---------- Raw data
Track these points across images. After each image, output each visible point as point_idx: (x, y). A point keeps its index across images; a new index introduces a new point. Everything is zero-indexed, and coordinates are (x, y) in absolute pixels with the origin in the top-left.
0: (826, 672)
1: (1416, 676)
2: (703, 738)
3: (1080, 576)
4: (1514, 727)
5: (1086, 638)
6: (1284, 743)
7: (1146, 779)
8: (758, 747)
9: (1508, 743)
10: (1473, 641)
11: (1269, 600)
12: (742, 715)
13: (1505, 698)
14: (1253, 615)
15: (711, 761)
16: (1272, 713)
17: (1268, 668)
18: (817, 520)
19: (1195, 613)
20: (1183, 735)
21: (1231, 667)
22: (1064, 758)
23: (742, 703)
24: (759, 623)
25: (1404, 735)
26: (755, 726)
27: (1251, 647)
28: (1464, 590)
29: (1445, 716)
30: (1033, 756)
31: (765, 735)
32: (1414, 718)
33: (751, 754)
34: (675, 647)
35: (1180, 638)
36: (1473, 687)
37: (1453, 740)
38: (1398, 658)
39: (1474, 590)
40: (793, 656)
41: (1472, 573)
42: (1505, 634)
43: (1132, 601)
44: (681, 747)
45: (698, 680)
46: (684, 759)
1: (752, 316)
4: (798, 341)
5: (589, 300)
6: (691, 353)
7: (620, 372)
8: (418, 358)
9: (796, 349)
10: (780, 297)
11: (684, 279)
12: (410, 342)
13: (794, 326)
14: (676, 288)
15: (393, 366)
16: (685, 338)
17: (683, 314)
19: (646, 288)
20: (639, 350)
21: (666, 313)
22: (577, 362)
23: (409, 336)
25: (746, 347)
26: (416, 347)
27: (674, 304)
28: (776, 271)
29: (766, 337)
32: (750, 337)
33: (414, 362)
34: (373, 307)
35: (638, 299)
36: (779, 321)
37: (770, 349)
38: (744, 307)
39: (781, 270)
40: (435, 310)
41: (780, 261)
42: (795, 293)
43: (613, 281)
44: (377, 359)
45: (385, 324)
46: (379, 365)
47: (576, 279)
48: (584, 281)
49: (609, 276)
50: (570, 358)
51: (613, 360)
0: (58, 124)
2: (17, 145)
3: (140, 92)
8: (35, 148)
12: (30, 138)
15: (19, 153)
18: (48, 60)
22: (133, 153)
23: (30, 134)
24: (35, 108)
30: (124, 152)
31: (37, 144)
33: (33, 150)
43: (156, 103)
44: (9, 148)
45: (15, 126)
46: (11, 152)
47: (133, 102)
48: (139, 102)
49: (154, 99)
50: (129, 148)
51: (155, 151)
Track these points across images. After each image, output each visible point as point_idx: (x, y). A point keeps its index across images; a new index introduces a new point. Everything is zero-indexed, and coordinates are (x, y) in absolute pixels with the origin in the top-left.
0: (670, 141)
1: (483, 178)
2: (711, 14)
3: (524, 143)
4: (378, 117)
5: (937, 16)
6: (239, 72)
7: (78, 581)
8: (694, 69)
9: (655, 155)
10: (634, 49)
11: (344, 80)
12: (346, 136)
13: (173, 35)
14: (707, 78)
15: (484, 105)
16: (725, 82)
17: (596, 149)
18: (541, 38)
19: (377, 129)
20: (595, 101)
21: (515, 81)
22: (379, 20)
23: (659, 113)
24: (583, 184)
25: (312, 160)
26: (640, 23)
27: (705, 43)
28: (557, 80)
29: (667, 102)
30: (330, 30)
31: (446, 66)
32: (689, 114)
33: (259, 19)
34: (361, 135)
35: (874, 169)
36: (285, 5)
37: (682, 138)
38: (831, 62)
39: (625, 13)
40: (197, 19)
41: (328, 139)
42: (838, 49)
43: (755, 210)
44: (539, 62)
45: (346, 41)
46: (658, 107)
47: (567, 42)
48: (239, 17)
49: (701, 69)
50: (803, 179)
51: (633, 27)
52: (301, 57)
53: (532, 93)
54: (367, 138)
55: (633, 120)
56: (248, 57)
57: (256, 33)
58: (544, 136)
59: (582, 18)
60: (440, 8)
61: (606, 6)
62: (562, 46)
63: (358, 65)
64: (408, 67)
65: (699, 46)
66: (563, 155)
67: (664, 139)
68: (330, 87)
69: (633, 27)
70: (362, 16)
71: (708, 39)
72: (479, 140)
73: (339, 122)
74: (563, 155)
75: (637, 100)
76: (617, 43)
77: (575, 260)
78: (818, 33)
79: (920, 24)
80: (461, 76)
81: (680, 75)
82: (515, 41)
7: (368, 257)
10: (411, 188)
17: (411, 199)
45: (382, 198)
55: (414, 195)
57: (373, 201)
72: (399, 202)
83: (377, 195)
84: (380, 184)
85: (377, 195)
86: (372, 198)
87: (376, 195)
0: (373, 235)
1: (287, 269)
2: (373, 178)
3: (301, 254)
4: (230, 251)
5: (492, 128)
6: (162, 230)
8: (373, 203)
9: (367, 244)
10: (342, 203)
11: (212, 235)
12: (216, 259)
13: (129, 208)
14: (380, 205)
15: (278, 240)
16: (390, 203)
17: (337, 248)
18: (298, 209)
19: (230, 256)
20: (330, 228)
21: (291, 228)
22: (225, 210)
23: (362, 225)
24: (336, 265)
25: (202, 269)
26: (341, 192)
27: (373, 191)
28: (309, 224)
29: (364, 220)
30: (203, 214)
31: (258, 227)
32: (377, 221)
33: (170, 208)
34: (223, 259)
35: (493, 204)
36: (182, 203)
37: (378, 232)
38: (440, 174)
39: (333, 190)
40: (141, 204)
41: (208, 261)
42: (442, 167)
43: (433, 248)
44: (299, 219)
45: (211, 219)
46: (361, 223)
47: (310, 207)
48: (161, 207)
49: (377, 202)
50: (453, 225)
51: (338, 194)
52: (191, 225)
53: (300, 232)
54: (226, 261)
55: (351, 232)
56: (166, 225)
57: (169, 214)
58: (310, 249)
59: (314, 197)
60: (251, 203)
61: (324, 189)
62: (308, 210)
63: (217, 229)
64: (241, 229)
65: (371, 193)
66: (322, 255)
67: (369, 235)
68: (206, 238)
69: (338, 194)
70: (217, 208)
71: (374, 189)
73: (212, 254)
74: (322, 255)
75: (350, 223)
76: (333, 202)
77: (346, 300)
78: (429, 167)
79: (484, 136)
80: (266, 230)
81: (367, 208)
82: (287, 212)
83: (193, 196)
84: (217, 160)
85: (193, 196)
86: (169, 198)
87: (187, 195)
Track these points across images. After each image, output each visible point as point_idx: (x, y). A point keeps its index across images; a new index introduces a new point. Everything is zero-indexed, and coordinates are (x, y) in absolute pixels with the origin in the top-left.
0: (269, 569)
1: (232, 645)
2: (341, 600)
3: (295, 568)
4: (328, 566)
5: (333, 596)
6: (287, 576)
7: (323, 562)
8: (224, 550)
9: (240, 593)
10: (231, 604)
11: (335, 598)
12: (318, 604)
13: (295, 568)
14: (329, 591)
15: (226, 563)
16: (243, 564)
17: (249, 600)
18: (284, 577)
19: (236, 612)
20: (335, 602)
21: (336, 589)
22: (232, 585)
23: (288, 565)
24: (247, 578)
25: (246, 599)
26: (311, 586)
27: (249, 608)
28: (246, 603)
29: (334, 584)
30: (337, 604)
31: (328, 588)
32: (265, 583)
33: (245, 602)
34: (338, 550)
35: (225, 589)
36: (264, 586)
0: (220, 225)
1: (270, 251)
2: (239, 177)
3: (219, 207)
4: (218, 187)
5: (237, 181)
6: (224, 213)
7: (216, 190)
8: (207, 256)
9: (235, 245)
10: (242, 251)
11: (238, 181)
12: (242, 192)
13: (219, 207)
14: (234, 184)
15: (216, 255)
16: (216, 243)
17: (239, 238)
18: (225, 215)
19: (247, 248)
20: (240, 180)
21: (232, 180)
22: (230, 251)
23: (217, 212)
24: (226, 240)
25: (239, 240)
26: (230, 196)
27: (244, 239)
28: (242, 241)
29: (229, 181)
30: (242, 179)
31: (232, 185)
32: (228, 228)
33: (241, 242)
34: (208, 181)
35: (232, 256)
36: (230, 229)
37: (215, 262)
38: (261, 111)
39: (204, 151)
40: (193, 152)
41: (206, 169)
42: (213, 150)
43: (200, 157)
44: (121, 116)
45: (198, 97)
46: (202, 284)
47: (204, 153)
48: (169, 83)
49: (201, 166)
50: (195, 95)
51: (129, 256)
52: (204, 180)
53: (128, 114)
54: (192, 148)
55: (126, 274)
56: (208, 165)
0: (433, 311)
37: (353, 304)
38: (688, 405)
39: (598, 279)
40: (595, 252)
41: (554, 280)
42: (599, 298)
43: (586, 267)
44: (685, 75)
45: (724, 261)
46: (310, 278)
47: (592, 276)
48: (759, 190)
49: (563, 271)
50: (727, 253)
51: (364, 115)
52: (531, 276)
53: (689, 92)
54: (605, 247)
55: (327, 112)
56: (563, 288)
--------------------
- _Required work_
Copy out the listing above, word for word, from its start through the line containing "39: (781, 270)".

- _Exercise response_
Track these points across images. After each image, output each visible point as point_idx: (x, y). A point keeps its index across images; a new index introduces a new point. Everything is zero-indexed, and coordinates are (x, y) in absolute pixels with the origin in the top-left.
0: (826, 672)
1: (1416, 676)
2: (703, 738)
3: (1080, 576)
4: (1514, 727)
5: (1086, 638)
6: (1284, 743)
7: (1146, 779)
8: (758, 747)
9: (1508, 743)
10: (1473, 641)
11: (1269, 600)
12: (742, 715)
13: (1505, 698)
14: (1253, 615)
15: (711, 761)
16: (1272, 713)
17: (1268, 668)
18: (817, 520)
19: (1195, 613)
20: (1183, 735)
21: (1231, 667)
22: (1064, 758)
23: (742, 703)
24: (759, 623)
25: (1404, 735)
26: (755, 726)
27: (1251, 647)
28: (1464, 590)
29: (1445, 716)
30: (1033, 756)
31: (765, 735)
32: (1414, 718)
33: (751, 754)
34: (675, 647)
35: (1180, 638)
36: (1473, 687)
37: (1453, 740)
38: (1398, 658)
39: (1474, 590)
40: (793, 656)
41: (1472, 573)
42: (1505, 634)
43: (1132, 601)
44: (681, 747)
45: (698, 680)
46: (684, 759)
1: (752, 316)
4: (798, 341)
5: (589, 300)
6: (691, 353)
7: (620, 372)
8: (418, 358)
9: (796, 349)
10: (780, 297)
11: (684, 279)
12: (410, 342)
13: (794, 326)
14: (676, 288)
15: (393, 366)
16: (685, 338)
17: (683, 314)
19: (646, 288)
20: (639, 350)
21: (666, 313)
22: (577, 362)
23: (409, 336)
25: (746, 347)
26: (416, 347)
27: (674, 304)
28: (776, 271)
29: (766, 337)
32: (750, 337)
33: (414, 362)
34: (373, 307)
35: (638, 299)
36: (779, 321)
37: (770, 349)
38: (744, 307)
39: (781, 270)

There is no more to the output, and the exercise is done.